> Stated goal
Rewrite the items from the line with "The image size" up to and including the line with "at that location.", replacing "document" with "page" and keeping everything else the same.

> Material to process
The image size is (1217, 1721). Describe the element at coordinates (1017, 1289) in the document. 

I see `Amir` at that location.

--

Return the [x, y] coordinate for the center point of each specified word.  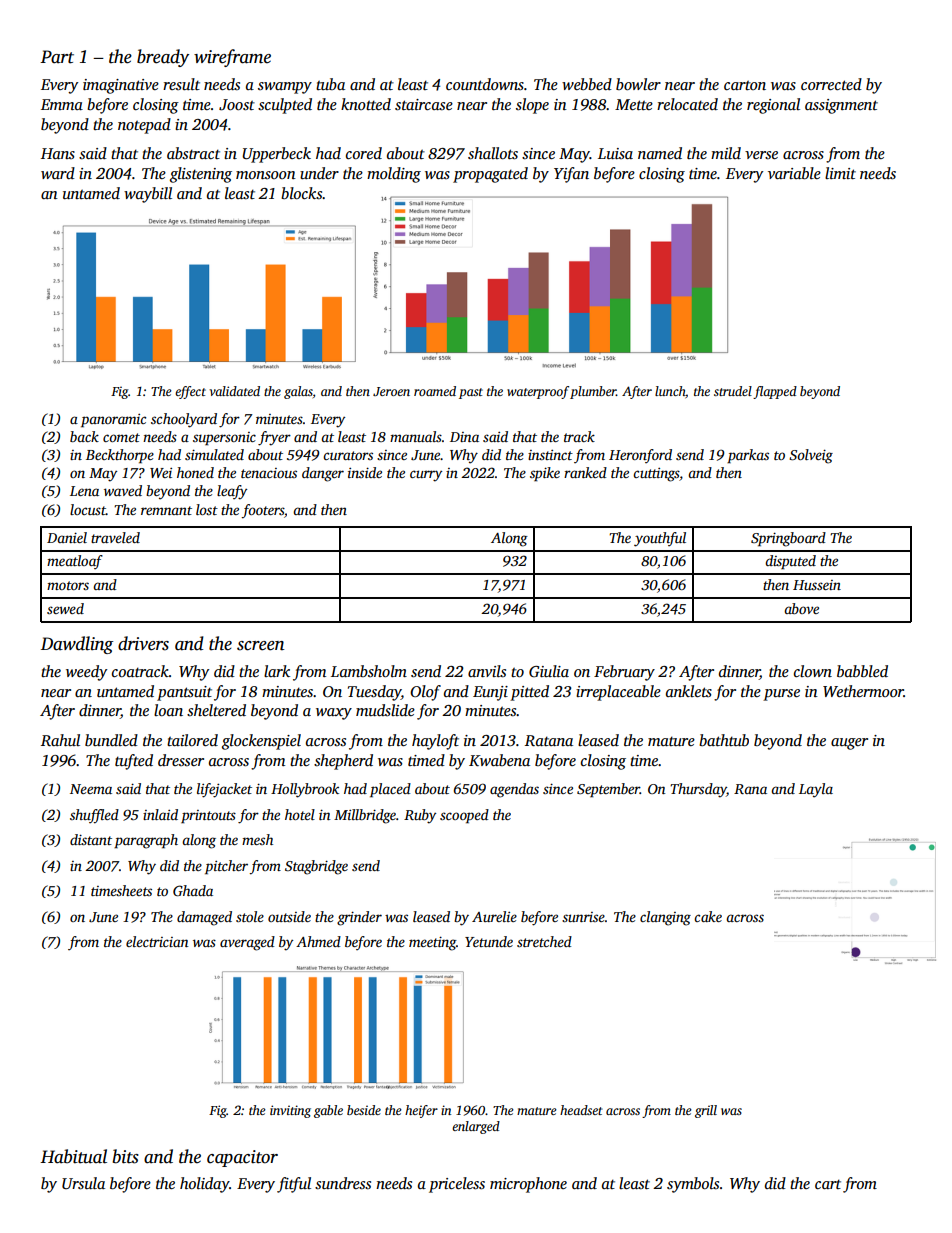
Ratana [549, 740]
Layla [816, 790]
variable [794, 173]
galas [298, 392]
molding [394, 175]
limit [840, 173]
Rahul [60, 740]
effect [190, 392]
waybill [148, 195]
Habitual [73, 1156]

...

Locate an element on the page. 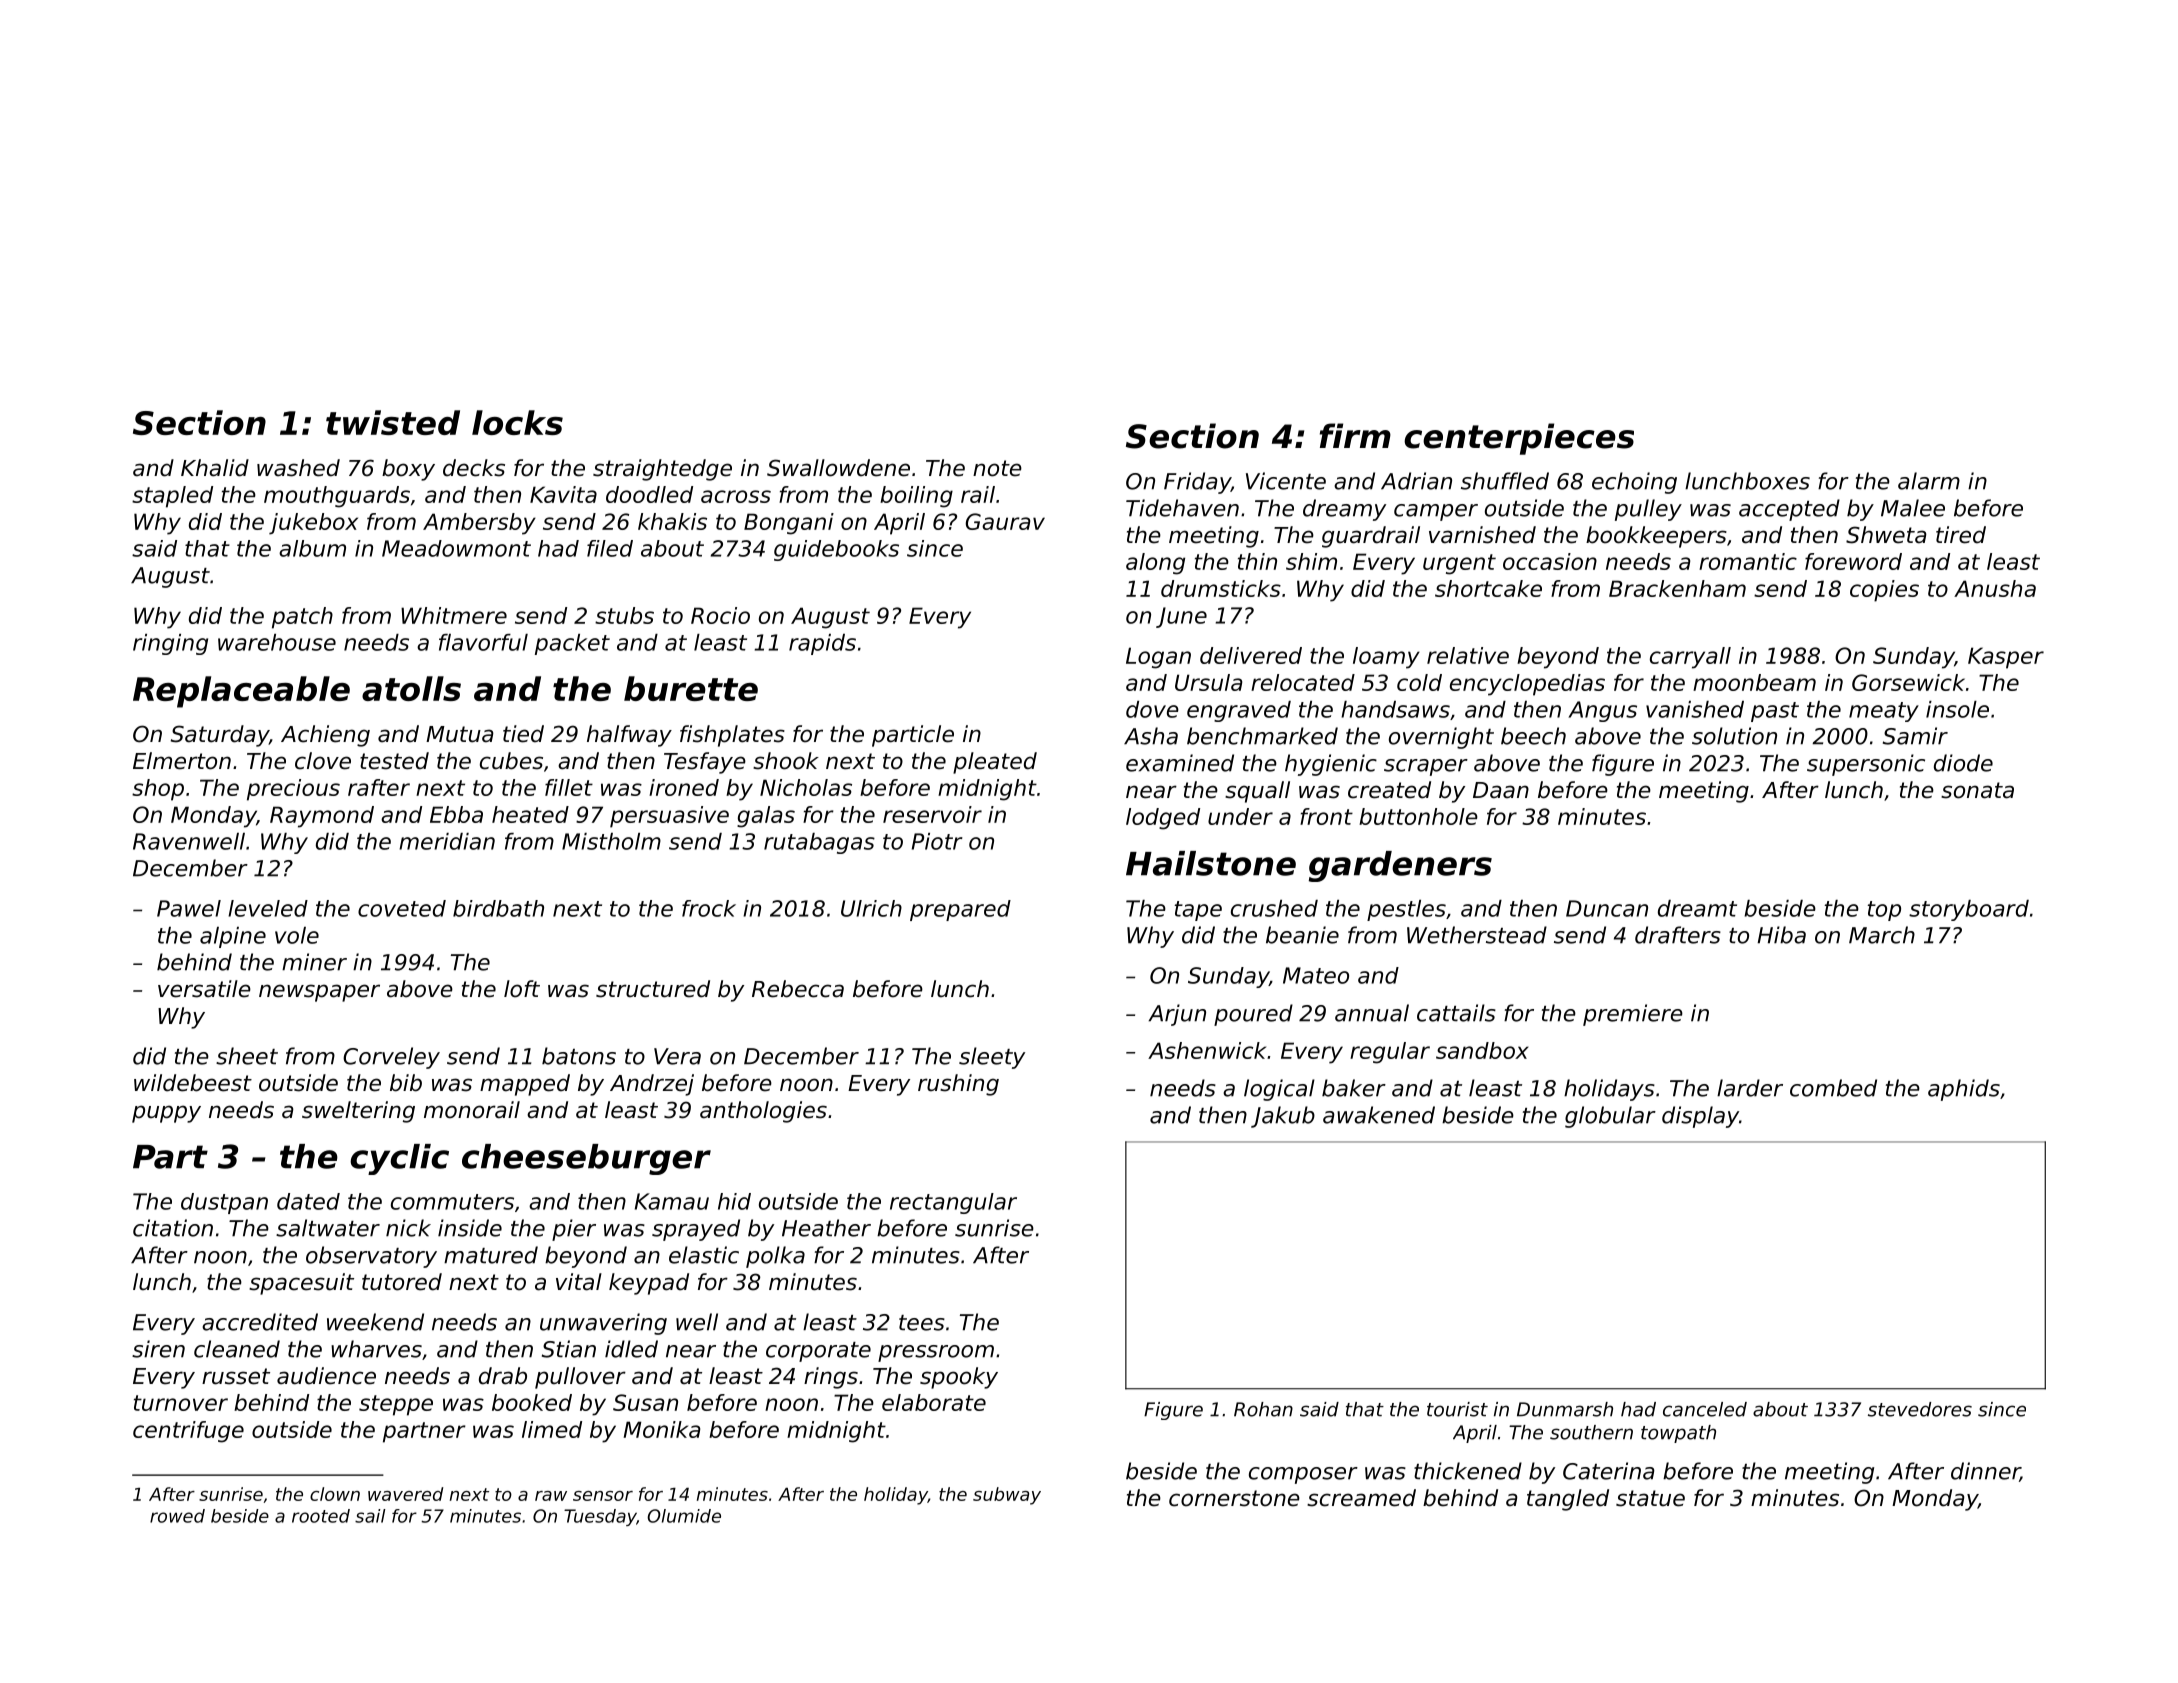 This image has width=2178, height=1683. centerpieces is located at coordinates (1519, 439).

> Worked solution
The image size is (1217, 1721). Describe the element at coordinates (1017, 1289) in the page. 

I see `Amir` at that location.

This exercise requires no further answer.